◆ Task details: Leave the pictures aside and give back every entry below word for word.
══ The records ══
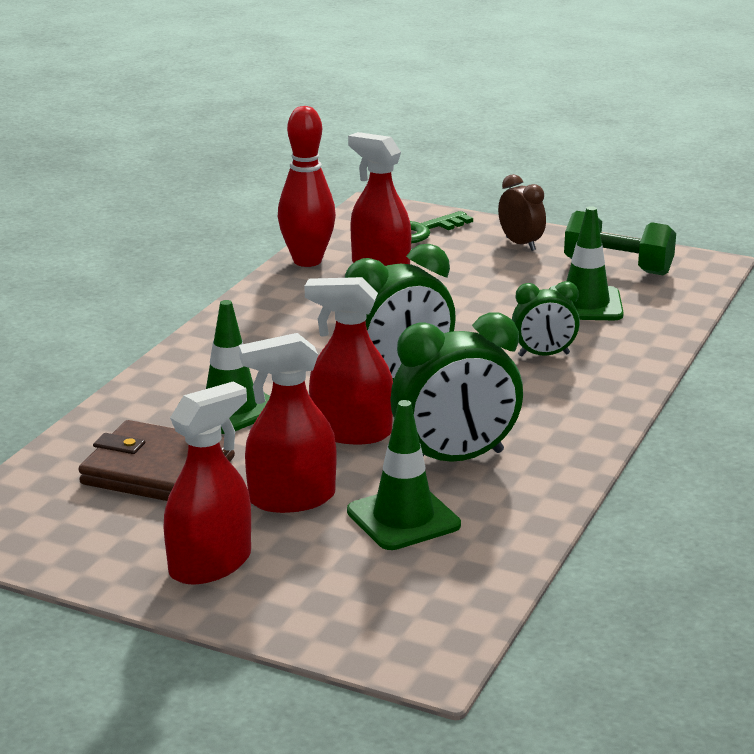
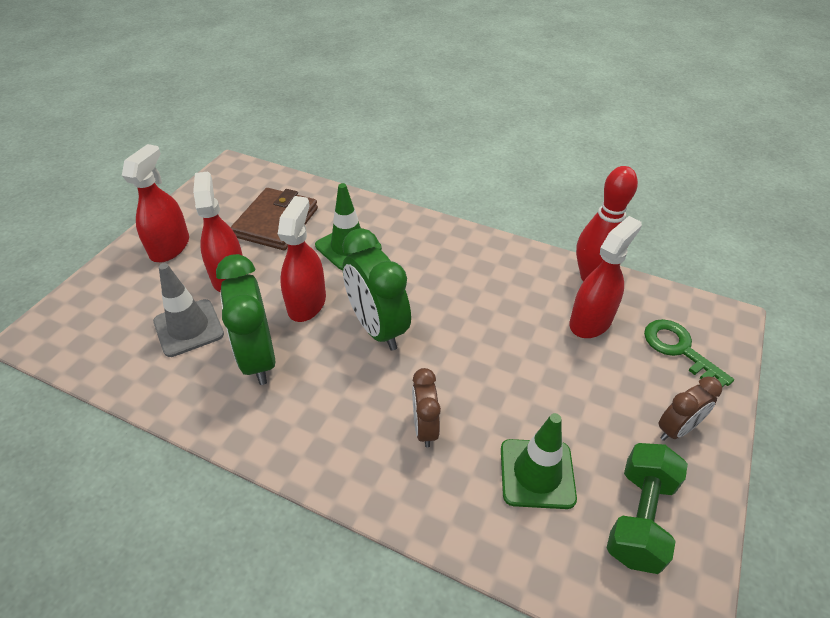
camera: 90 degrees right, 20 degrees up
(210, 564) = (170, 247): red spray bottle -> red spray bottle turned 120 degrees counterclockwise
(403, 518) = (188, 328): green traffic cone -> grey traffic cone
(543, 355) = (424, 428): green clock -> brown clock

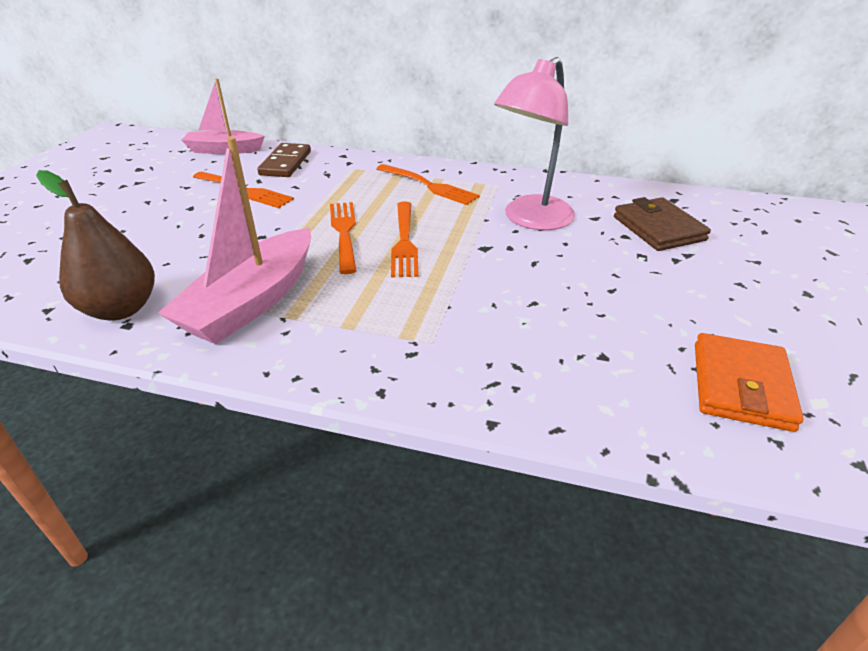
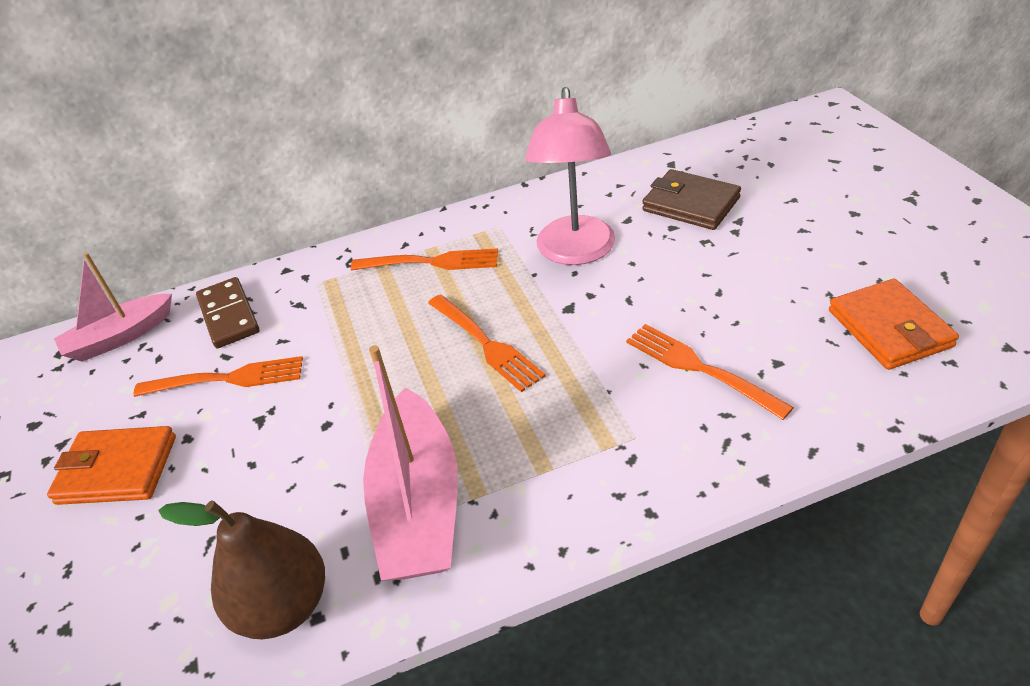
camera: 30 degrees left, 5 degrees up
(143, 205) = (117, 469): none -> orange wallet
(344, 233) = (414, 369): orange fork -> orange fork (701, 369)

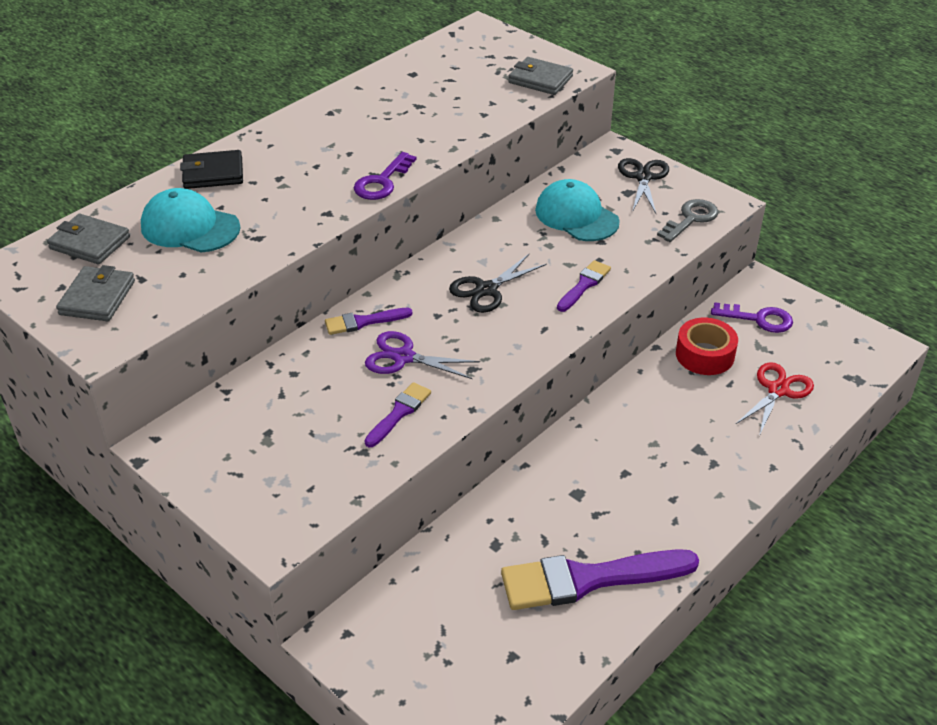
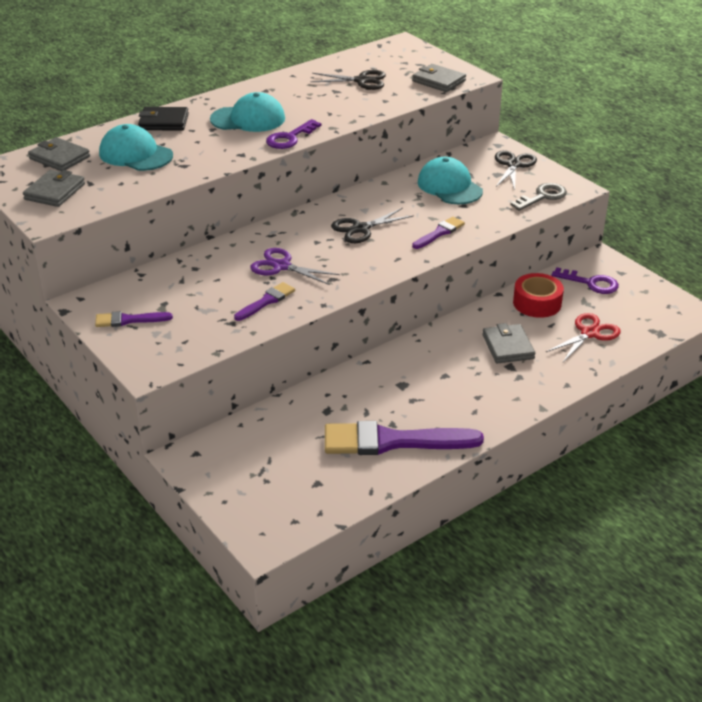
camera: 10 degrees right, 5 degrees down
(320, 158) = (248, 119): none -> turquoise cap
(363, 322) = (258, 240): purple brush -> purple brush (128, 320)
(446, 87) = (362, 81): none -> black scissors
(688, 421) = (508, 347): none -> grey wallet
═══
◆ Written solution:
camera: 90 degrees right, 20 degrees up
(210, 564) = (170, 247): red spray bottle -> red spray bottle turned 120 degrees counterclockwise
(403, 518) = (188, 328): green traffic cone -> grey traffic cone
(543, 355) = (424, 428): green clock -> brown clock

camera: 30 degrees left, 5 degrees up
(143, 205) = (117, 469): none -> orange wallet
(344, 233) = (414, 369): orange fork -> orange fork (701, 369)

camera: 10 degrees right, 5 degrees down
(320, 158) = (248, 119): none -> turquoise cap
(363, 322) = (258, 240): purple brush -> purple brush (128, 320)
(446, 87) = (362, 81): none -> black scissors
(688, 421) = (508, 347): none -> grey wallet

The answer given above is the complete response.